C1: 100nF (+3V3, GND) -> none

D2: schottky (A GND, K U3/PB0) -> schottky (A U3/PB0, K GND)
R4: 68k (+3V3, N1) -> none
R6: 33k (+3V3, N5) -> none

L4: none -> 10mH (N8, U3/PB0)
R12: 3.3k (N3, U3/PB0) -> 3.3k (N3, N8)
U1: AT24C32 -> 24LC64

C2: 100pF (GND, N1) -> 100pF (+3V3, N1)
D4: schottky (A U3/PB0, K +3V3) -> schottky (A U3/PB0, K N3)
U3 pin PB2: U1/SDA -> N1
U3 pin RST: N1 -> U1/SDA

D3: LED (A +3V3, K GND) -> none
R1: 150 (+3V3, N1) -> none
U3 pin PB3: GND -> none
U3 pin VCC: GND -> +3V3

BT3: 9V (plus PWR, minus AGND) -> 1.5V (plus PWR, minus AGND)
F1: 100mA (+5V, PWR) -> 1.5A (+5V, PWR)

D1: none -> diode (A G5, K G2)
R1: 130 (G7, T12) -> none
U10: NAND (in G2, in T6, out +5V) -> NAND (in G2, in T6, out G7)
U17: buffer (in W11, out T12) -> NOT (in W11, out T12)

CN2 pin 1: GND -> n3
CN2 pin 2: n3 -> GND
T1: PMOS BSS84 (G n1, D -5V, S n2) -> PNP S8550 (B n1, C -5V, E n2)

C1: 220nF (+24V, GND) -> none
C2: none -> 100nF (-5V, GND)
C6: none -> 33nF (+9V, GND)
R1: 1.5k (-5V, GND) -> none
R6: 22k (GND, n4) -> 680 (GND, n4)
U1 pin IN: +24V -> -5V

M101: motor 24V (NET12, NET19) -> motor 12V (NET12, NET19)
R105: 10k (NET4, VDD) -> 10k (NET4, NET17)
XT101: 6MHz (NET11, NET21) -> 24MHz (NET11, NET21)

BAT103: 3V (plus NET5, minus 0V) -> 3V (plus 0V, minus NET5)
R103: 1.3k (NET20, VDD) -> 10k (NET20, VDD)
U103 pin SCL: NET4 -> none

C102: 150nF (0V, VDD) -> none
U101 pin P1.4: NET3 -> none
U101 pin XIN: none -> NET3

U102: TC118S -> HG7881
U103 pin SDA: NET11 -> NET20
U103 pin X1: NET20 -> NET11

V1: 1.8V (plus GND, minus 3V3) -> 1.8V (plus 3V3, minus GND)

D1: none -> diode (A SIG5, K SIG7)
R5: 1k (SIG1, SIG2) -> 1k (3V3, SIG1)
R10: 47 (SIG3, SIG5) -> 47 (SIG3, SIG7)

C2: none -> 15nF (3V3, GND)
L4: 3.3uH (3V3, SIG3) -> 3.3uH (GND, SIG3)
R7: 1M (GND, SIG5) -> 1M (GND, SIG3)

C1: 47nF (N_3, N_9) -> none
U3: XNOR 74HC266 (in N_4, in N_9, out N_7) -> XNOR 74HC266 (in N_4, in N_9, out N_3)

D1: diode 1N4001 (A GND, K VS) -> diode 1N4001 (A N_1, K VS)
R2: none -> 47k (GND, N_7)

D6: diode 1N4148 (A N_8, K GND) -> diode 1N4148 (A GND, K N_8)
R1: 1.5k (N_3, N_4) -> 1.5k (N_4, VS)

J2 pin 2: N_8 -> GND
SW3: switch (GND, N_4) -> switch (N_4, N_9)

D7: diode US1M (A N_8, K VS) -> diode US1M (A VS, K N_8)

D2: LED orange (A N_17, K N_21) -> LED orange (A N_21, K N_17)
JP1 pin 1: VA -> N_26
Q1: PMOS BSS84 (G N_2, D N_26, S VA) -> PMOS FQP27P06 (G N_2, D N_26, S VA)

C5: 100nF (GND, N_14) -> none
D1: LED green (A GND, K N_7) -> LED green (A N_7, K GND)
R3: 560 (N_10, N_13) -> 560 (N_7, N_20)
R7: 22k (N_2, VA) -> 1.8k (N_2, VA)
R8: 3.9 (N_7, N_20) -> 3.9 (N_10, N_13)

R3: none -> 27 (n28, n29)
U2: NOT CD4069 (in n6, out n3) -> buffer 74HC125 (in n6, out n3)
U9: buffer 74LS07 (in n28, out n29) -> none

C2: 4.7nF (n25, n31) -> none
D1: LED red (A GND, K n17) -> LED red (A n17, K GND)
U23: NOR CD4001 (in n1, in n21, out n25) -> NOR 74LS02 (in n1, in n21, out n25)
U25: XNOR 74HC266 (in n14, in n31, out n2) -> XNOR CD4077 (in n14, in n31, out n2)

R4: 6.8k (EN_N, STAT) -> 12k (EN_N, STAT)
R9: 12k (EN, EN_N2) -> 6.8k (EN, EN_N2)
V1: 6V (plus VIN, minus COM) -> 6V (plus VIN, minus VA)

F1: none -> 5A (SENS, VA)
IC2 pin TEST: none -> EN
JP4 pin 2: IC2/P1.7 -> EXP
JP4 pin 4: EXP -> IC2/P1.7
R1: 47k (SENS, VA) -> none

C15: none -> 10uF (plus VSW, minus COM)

• THE PROBLEM: From the data above, give every line again exactly as it appears.

• RESULT OF THIS EXERCISE:
C1: 100nF (+3V3, GND) -> none

D2: schottky (A GND, K U3/PB0) -> schottky (A U3/PB0, K GND)
R4: 68k (+3V3, N1) -> none
R6: 33k (+3V3, N5) -> none

L4: none -> 10mH (N8, U3/PB0)
R12: 3.3k (N3, U3/PB0) -> 3.3k (N3, N8)
U1: AT24C32 -> 24LC64

C2: 100pF (GND, N1) -> 100pF (+3V3, N1)
D4: schottky (A U3/PB0, K +3V3) -> schottky (A U3/PB0, K N3)
U3 pin PB2: U1/SDA -> N1
U3 pin RST: N1 -> U1/SDA

D3: LED (A +3V3, K GND) -> none
R1: 150 (+3V3, N1) -> none
U3 pin PB3: GND -> none
U3 pin VCC: GND -> +3V3

BT3: 9V (plus PWR, minus AGND) -> 1.5V (plus PWR, minus AGND)
F1: 100mA (+5V, PWR) -> 1.5A (+5V, PWR)

D1: none -> diode (A G5, K G2)
R1: 130 (G7, T12) -> none
U10: NAND (in G2, in T6, out +5V) -> NAND (in G2, in T6, out G7)
U17: buffer (in W11, out T12) -> NOT (in W11, out T12)

CN2 pin 1: GND -> n3
CN2 pin 2: n3 -> GND
T1: PMOS BSS84 (G n1, D -5V, S n2) -> PNP S8550 (B n1, C -5V, E n2)

C1: 220nF (+24V, GND) -> none
C2: none -> 100nF (-5V, GND)
C6: none -> 33nF (+9V, GND)
R1: 1.5k (-5V, GND) -> none
R6: 22k (GND, n4) -> 680 (GND, n4)
U1 pin IN: +24V -> -5V

M101: motor 24V (NET12, NET19) -> motor 12V (NET12, NET19)
R105: 10k (NET4, VDD) -> 10k (NET4, NET17)
XT101: 6MHz (NET11, NET21) -> 24MHz (NET11, NET21)

BAT103: 3V (plus NET5, minus 0V) -> 3V (plus 0V, minus NET5)
R103: 1.3k (NET20, VDD) -> 10k (NET20, VDD)
U103 pin SCL: NET4 -> none

C102: 150nF (0V, VDD) -> none
U101 pin P1.4: NET3 -> none
U101 pin XIN: none -> NET3

U102: TC118S -> HG7881
U103 pin SDA: NET11 -> NET20
U103 pin X1: NET20 -> NET11

V1: 1.8V (plus GND, minus 3V3) -> 1.8V (plus 3V3, minus GND)

D1: none -> diode (A SIG5, K SIG7)
R5: 1k (SIG1, SIG2) -> 1k (3V3, SIG1)
R10: 47 (SIG3, SIG5) -> 47 (SIG3, SIG7)

C2: none -> 15nF (3V3, GND)
L4: 3.3uH (3V3, SIG3) -> 3.3uH (GND, SIG3)
R7: 1M (GND, SIG5) -> 1M (GND, SIG3)

C1: 47nF (N_3, N_9) -> none
U3: XNOR 74HC266 (in N_4, in N_9, out N_7) -> XNOR 74HC266 (in N_4, in N_9, out N_3)

D1: diode 1N4001 (A GND, K VS) -> diode 1N4001 (A N_1, K VS)
R2: none -> 47k (GND, N_7)

D6: diode 1N4148 (A N_8, K GND) -> diode 1N4148 (A GND, K N_8)
R1: 1.5k (N_3, N_4) -> 1.5k (N_4, VS)

J2 pin 2: N_8 -> GND
SW3: switch (GND, N_4) -> switch (N_4, N_9)

D7: diode US1M (A N_8, K VS) -> diode US1M (A VS, K N_8)

D2: LED orange (A N_17, K N_21) -> LED orange (A N_21, K N_17)
JP1 pin 1: VA -> N_26
Q1: PMOS BSS84 (G N_2, D N_26, S VA) -> PMOS FQP27P06 (G N_2, D N_26, S VA)

C5: 100nF (GND, N_14) -> none
D1: LED green (A GND, K N_7) -> LED green (A N_7, K GND)
R3: 560 (N_10, N_13) -> 560 (N_7, N_20)
R7: 22k (N_2, VA) -> 1.8k (N_2, VA)
R8: 3.9 (N_7, N_20) -> 3.9 (N_10, N_13)

R3: none -> 27 (n28, n29)
U2: NOT CD4069 (in n6, out n3) -> buffer 74HC125 (in n6, out n3)
U9: buffer 74LS07 (in n28, out n29) -> none

C2: 4.7nF (n25, n31) -> none
D1: LED red (A GND, K n17) -> LED red (A n17, K GND)
U23: NOR CD4001 (in n1, in n21, out n25) -> NOR 74LS02 (in n1, in n21, out n25)
U25: XNOR 74HC266 (in n14, in n31, out n2) -> XNOR CD4077 (in n14, in n31, out n2)

R4: 6.8k (EN_N, STAT) -> 12k (EN_N, STAT)
R9: 12k (EN, EN_N2) -> 6.8k (EN, EN_N2)
V1: 6V (plus VIN, minus COM) -> 6V (plus VIN, minus VA)

F1: none -> 5A (SENS, VA)
IC2 pin TEST: none -> EN
JP4 pin 2: IC2/P1.7 -> EXP
JP4 pin 4: EXP -> IC2/P1.7
R1: 47k (SENS, VA) -> none

C15: none -> 10uF (plus VSW, minus COM)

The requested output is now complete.